Edit the records below so that every "pink ellipse" becomes "pink oval" and nothing else changes, and leave the pictures out of your answer.
===== RECORD LIST =====
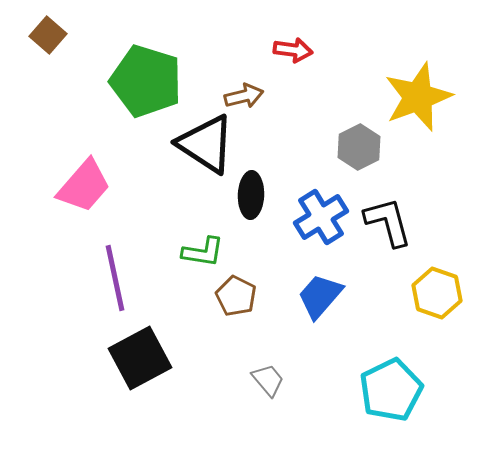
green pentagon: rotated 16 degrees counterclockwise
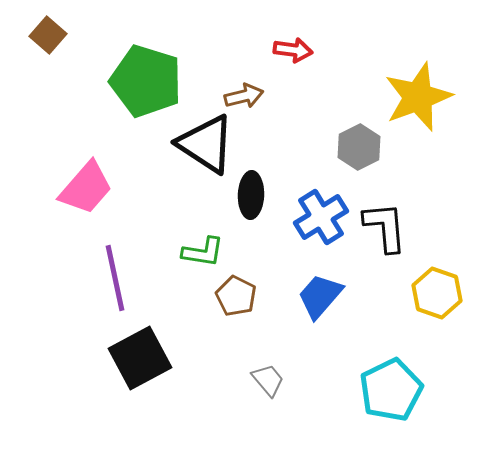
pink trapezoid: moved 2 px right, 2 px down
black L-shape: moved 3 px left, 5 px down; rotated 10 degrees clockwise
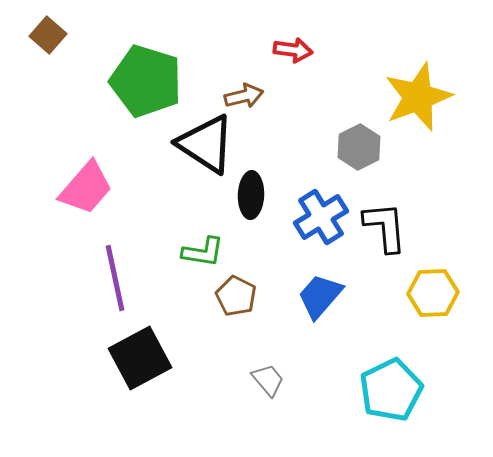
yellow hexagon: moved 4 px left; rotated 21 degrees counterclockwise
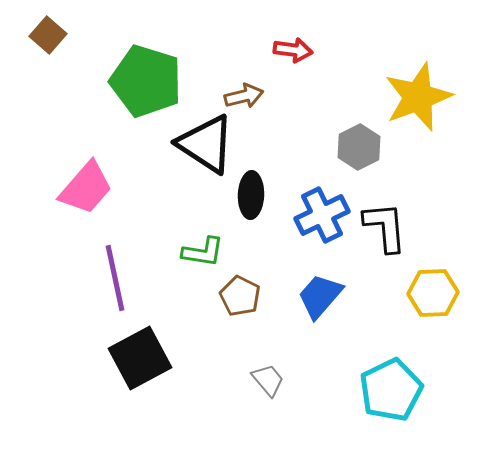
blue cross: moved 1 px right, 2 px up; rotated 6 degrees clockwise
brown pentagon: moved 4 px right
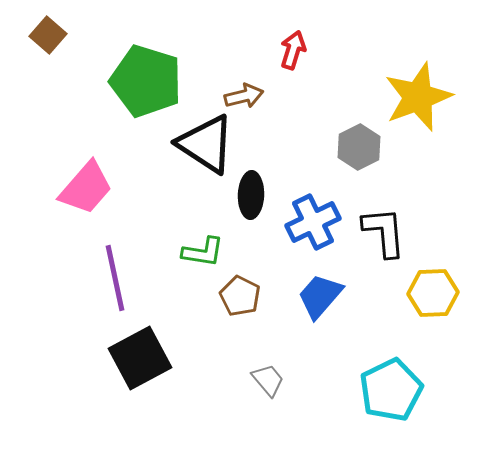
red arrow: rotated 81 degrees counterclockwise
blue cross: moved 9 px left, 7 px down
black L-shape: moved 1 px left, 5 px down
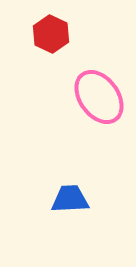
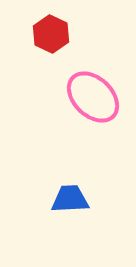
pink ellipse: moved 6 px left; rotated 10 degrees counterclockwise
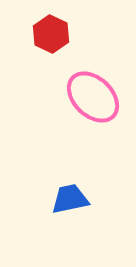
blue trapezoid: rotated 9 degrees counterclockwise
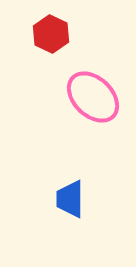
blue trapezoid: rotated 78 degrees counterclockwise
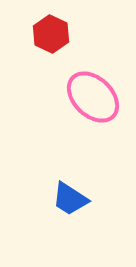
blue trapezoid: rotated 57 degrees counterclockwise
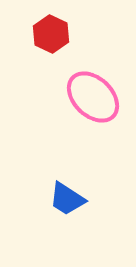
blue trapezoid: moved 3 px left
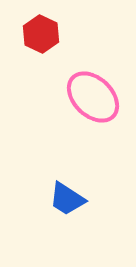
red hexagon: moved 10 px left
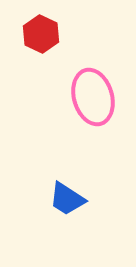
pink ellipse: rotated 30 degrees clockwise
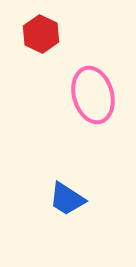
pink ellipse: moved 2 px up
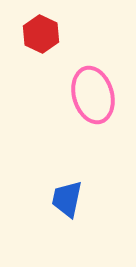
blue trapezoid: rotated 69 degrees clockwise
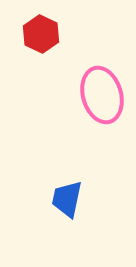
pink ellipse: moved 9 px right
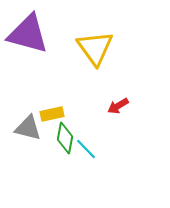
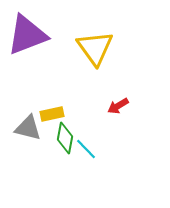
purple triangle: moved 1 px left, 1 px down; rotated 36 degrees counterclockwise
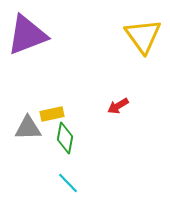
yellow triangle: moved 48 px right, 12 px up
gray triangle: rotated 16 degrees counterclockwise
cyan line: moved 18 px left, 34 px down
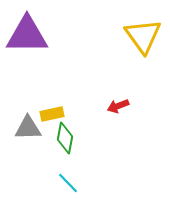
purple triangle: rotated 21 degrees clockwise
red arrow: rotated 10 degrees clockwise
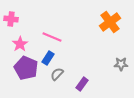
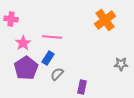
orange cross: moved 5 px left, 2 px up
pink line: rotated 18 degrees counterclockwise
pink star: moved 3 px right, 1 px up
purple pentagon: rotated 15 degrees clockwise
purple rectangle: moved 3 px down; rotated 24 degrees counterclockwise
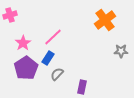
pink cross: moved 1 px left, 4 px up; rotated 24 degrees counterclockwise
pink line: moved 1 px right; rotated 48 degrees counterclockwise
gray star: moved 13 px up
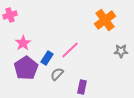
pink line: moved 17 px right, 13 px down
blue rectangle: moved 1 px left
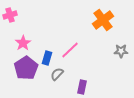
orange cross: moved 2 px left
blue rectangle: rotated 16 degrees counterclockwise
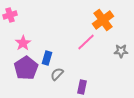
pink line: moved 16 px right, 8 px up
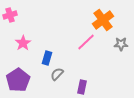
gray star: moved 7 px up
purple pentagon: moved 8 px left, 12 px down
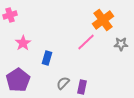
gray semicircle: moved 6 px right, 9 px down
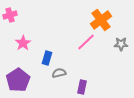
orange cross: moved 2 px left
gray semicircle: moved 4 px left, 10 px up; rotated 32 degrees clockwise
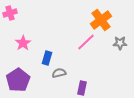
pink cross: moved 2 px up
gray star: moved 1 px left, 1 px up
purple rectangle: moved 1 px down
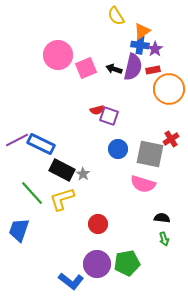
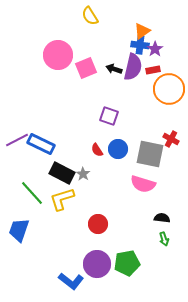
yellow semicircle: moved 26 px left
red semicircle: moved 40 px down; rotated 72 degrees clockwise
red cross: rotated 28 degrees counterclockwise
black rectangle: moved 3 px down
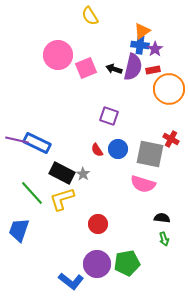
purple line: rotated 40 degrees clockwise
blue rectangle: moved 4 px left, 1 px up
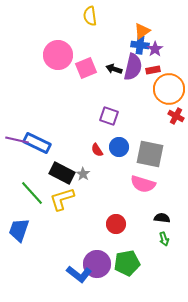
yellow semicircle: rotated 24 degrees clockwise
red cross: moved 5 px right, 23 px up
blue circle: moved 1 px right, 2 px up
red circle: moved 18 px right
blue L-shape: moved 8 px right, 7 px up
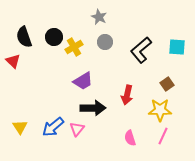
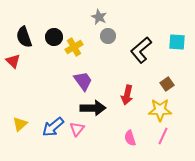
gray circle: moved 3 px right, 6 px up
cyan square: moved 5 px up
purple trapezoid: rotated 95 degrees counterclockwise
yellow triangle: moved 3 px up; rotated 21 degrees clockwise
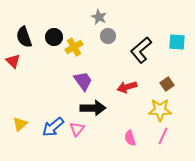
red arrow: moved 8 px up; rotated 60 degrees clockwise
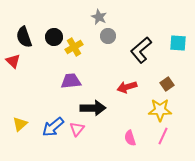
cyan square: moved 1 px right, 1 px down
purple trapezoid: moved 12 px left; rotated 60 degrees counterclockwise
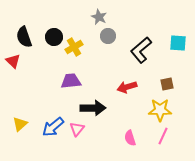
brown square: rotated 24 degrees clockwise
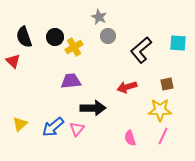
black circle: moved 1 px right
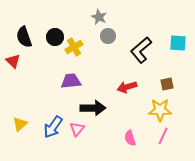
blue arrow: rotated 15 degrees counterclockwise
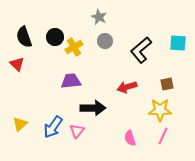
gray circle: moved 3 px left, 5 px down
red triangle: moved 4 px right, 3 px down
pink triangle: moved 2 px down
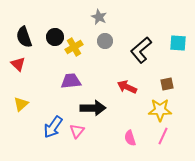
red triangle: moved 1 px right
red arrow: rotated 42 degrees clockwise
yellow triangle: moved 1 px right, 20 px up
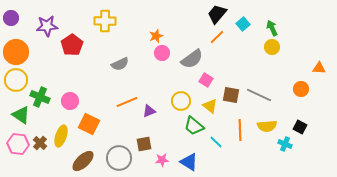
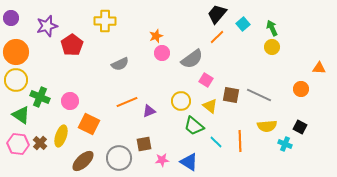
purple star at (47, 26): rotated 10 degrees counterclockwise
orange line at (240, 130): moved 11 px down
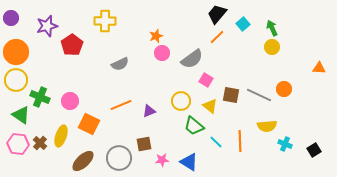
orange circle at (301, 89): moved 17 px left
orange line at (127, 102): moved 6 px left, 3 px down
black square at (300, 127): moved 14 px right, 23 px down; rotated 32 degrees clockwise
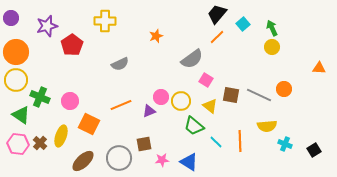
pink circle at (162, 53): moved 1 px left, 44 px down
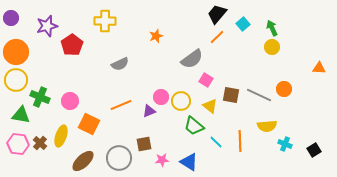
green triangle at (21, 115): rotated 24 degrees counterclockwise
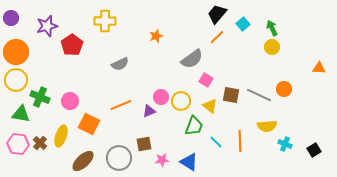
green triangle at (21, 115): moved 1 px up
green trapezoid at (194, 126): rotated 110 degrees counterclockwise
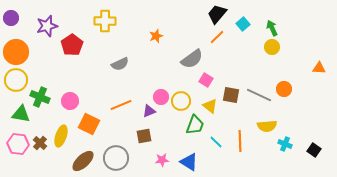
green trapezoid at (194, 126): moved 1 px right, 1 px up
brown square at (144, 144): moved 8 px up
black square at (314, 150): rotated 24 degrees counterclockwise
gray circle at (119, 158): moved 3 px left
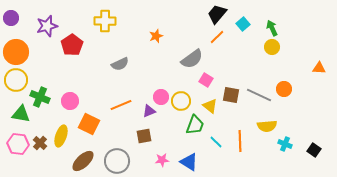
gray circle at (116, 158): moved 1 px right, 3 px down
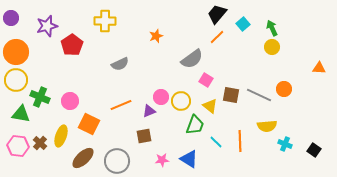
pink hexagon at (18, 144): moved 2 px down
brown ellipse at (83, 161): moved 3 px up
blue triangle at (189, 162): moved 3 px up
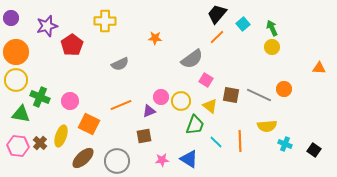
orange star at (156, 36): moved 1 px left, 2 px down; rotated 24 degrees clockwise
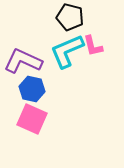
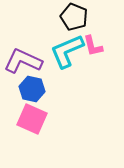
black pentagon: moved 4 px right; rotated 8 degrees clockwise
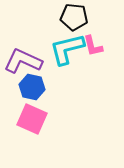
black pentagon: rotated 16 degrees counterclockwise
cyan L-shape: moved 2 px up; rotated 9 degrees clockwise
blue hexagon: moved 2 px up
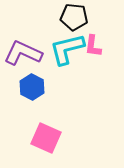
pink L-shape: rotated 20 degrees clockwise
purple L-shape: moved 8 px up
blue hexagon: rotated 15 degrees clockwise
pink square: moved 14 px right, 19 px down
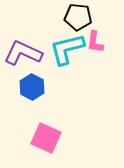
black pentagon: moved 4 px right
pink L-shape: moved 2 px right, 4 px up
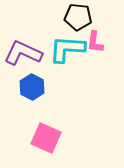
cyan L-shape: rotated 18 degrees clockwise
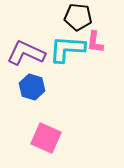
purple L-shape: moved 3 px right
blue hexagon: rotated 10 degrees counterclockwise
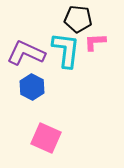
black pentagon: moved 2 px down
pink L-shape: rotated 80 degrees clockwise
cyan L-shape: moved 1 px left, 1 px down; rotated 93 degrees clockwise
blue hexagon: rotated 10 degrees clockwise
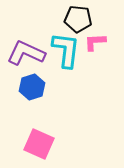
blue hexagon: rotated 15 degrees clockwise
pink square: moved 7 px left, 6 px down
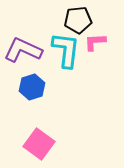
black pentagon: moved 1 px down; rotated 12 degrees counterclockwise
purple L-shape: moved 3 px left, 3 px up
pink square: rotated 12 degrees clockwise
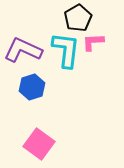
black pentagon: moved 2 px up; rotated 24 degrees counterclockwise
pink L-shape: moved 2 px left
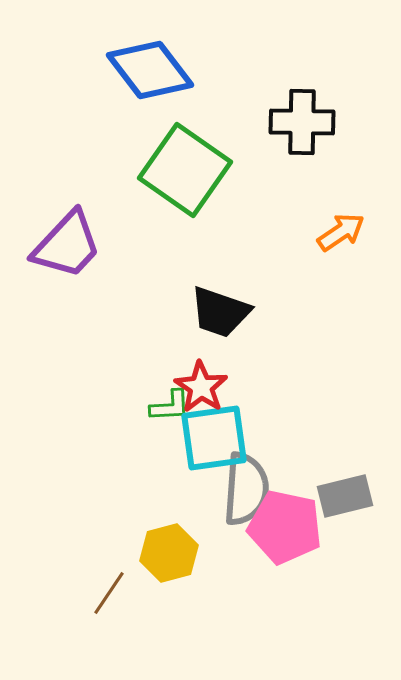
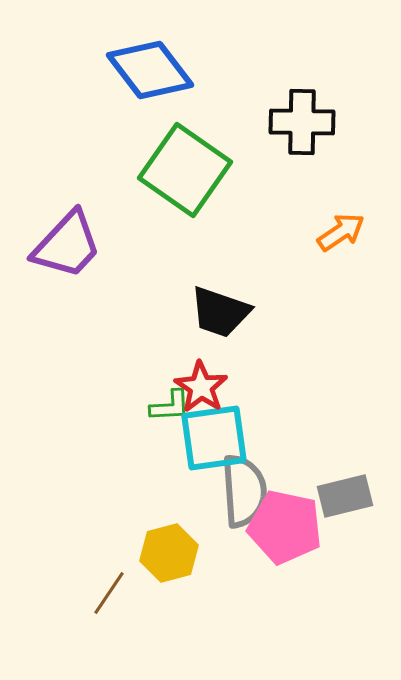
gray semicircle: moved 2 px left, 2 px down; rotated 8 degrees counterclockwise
=====
- RESPONSE FOR THIS EXERCISE:
green pentagon: rotated 16 degrees counterclockwise
pink trapezoid: moved 2 px right, 2 px down
black L-shape: moved 3 px left, 5 px down; rotated 10 degrees clockwise
yellow hexagon: moved 4 px left; rotated 21 degrees counterclockwise
blue cross: moved 1 px right, 2 px up; rotated 6 degrees clockwise
brown pentagon: moved 4 px right
red arrow: rotated 81 degrees counterclockwise
blue cross: moved 9 px left, 7 px down
black L-shape: moved 1 px left, 5 px down
pink oval: moved 6 px left; rotated 10 degrees counterclockwise
blue trapezoid: rotated 9 degrees counterclockwise
blue trapezoid: rotated 78 degrees counterclockwise
blue trapezoid: rotated 57 degrees counterclockwise
blue trapezoid: moved 3 px left
red hexagon: moved 10 px left
pink oval: rotated 30 degrees clockwise
pink oval: moved 2 px up
blue trapezoid: rotated 69 degrees clockwise
pink oval: moved 9 px right
purple triangle: moved 1 px left, 1 px down; rotated 36 degrees counterclockwise
yellow triangle: moved 48 px right, 12 px up
gray triangle: rotated 16 degrees counterclockwise
cyan line: moved 18 px left, 34 px down
purple triangle: rotated 21 degrees clockwise
red arrow: rotated 10 degrees clockwise
orange cross: moved 5 px left, 2 px up
pink line: rotated 18 degrees counterclockwise
pink star: moved 3 px right, 1 px up
purple pentagon: rotated 15 degrees clockwise
purple rectangle: moved 3 px down; rotated 24 degrees counterclockwise
pink cross: moved 1 px left, 4 px up; rotated 24 degrees counterclockwise
pink line: moved 1 px right; rotated 48 degrees counterclockwise
gray star: moved 13 px up
pink line: moved 17 px right, 13 px down
blue rectangle: moved 1 px left
orange cross: moved 2 px left
blue rectangle: rotated 16 degrees counterclockwise
pink line: moved 16 px right, 8 px up
gray star: moved 7 px up
purple pentagon: moved 8 px left, 12 px down
gray semicircle: moved 6 px right, 9 px down
orange cross: moved 2 px left
gray semicircle: moved 4 px left, 10 px up; rotated 32 degrees clockwise
pink cross: moved 2 px up
gray star: moved 1 px left, 1 px up
purple rectangle: moved 1 px down
yellow semicircle: moved 26 px left
red semicircle: moved 40 px down; rotated 72 degrees clockwise
red cross: rotated 28 degrees counterclockwise
black rectangle: moved 3 px down
purple line: rotated 40 degrees clockwise
blue rectangle: moved 4 px left, 1 px up
yellow semicircle: rotated 24 degrees clockwise
red cross: moved 5 px right, 23 px up
blue circle: moved 1 px right, 2 px up
red circle: moved 18 px right
blue L-shape: moved 8 px right, 7 px up
gray circle: moved 3 px right, 6 px up
cyan square: moved 5 px up
purple trapezoid: rotated 95 degrees counterclockwise
yellow triangle: moved 3 px up; rotated 21 degrees clockwise
red arrow: moved 8 px up; rotated 60 degrees clockwise
cyan square: moved 1 px right, 1 px down
purple trapezoid: moved 12 px left; rotated 60 degrees counterclockwise
brown square: rotated 24 degrees clockwise
black circle: moved 1 px right
blue arrow: rotated 15 degrees counterclockwise
gray circle: moved 3 px left, 5 px down
red triangle: moved 4 px right, 3 px down
pink triangle: moved 2 px down
red triangle: moved 1 px right
red arrow: rotated 42 degrees clockwise
yellow triangle: moved 1 px right, 20 px up
purple star at (47, 26): rotated 10 degrees counterclockwise
orange line at (240, 130): moved 11 px down
orange circle at (301, 89): moved 17 px left
orange line at (127, 102): moved 6 px left, 3 px down
black square at (300, 127): moved 14 px right, 23 px down; rotated 32 degrees clockwise
pink circle at (162, 53): moved 1 px left, 44 px down
green triangle at (21, 115): rotated 24 degrees counterclockwise
green triangle at (21, 115): moved 1 px up
green trapezoid at (194, 126): rotated 110 degrees counterclockwise
green trapezoid at (194, 126): moved 1 px right, 1 px up
brown square at (144, 144): moved 8 px up
black square at (314, 150): rotated 24 degrees counterclockwise
gray circle at (119, 158): moved 3 px left
gray circle at (116, 158): moved 1 px right, 3 px down
pink hexagon at (18, 144): moved 2 px down
brown ellipse at (83, 161): moved 3 px up
blue triangle at (189, 162): moved 3 px up
orange star at (156, 36): moved 1 px left, 2 px down; rotated 24 degrees clockwise
black pentagon: moved 4 px right; rotated 8 degrees clockwise
black pentagon: rotated 16 degrees counterclockwise
cyan L-shape: moved 2 px up; rotated 9 degrees clockwise
blue hexagon: moved 2 px up
pink L-shape: rotated 20 degrees clockwise
purple L-shape: moved 8 px up
blue hexagon: rotated 15 degrees clockwise
pink square: moved 14 px right, 19 px down
black pentagon: moved 4 px right
pink L-shape: moved 2 px right, 4 px up
cyan L-shape: rotated 18 degrees clockwise
purple L-shape: moved 3 px right
blue hexagon: rotated 10 degrees counterclockwise
black pentagon: moved 2 px down
pink L-shape: rotated 80 degrees clockwise
cyan L-shape: moved 1 px left, 1 px down; rotated 93 degrees clockwise
blue hexagon: rotated 10 degrees clockwise
blue hexagon: rotated 15 degrees clockwise
pink square: moved 7 px left, 6 px down
black pentagon: moved 1 px down; rotated 12 degrees counterclockwise
purple L-shape: moved 3 px left, 3 px up
pink square: rotated 12 degrees clockwise
black pentagon: moved 2 px up; rotated 24 degrees counterclockwise
pink L-shape: moved 2 px left
gray semicircle: moved 2 px left, 2 px down; rotated 8 degrees counterclockwise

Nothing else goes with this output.